Data extracted from a collection:

........

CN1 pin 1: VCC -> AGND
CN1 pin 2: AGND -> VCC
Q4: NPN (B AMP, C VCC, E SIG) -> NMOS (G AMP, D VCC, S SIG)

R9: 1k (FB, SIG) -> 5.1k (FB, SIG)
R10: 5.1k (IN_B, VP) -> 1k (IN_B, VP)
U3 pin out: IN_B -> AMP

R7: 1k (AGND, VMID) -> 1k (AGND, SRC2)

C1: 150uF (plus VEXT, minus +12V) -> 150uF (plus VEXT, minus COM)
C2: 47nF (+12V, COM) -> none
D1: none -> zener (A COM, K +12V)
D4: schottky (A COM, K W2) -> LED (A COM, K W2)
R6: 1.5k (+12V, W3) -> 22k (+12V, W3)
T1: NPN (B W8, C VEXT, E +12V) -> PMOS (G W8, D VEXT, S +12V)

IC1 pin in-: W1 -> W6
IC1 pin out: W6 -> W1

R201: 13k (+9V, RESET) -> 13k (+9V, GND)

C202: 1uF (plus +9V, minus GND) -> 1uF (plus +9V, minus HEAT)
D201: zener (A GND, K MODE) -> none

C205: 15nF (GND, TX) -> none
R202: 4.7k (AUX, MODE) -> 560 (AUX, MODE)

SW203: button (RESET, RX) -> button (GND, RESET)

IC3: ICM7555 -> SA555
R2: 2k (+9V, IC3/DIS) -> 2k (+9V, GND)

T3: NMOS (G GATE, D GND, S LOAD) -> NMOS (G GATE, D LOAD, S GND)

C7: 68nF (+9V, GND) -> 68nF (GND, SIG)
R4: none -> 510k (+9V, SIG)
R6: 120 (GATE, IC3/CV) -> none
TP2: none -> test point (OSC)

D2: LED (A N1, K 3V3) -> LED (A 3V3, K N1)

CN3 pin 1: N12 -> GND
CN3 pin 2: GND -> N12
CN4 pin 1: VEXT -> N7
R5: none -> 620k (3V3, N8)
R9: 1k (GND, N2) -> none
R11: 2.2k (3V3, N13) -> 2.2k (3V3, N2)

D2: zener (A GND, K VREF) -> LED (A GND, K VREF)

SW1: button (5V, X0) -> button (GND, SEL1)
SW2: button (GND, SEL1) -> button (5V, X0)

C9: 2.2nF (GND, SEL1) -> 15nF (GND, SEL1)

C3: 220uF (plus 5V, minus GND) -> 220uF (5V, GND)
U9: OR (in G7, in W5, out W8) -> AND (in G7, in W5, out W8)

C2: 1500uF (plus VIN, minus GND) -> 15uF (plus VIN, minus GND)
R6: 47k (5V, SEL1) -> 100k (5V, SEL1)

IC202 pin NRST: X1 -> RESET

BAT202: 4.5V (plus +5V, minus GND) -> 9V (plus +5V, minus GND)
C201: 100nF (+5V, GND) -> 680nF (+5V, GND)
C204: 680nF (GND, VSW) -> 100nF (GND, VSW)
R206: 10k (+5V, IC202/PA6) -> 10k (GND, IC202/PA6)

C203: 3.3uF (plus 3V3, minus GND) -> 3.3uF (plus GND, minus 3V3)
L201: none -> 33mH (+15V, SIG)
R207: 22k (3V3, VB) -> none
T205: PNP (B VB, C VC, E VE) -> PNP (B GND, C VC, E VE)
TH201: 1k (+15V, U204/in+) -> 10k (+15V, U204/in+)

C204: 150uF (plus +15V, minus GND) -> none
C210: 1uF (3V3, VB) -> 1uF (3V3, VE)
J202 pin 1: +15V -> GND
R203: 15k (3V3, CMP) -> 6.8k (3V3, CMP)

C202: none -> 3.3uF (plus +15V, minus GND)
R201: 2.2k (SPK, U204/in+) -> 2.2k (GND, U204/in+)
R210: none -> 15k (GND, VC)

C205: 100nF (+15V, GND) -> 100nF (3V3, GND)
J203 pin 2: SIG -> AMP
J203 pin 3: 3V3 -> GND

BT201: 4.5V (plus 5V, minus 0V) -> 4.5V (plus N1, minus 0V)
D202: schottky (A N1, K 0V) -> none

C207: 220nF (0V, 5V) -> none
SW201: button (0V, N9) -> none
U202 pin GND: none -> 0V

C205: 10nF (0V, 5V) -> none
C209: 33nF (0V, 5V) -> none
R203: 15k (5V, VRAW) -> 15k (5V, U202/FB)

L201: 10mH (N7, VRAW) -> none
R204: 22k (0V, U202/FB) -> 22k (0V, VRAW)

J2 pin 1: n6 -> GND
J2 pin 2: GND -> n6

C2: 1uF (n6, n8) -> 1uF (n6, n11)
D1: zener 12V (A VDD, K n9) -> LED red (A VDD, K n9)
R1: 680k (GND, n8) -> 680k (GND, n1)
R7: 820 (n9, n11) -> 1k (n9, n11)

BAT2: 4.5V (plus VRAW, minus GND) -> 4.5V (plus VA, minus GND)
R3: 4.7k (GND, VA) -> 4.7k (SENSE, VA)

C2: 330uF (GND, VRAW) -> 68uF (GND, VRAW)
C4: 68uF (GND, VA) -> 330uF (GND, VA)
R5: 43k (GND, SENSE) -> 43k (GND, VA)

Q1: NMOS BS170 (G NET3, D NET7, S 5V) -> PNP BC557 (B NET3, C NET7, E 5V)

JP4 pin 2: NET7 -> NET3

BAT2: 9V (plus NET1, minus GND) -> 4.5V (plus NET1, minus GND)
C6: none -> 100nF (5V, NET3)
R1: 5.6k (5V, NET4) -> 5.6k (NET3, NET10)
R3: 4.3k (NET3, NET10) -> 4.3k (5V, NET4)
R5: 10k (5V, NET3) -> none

........

#### Action item
What number of lines in the records hold "SENSE"? Reply with that number alone.

#### Answer space
2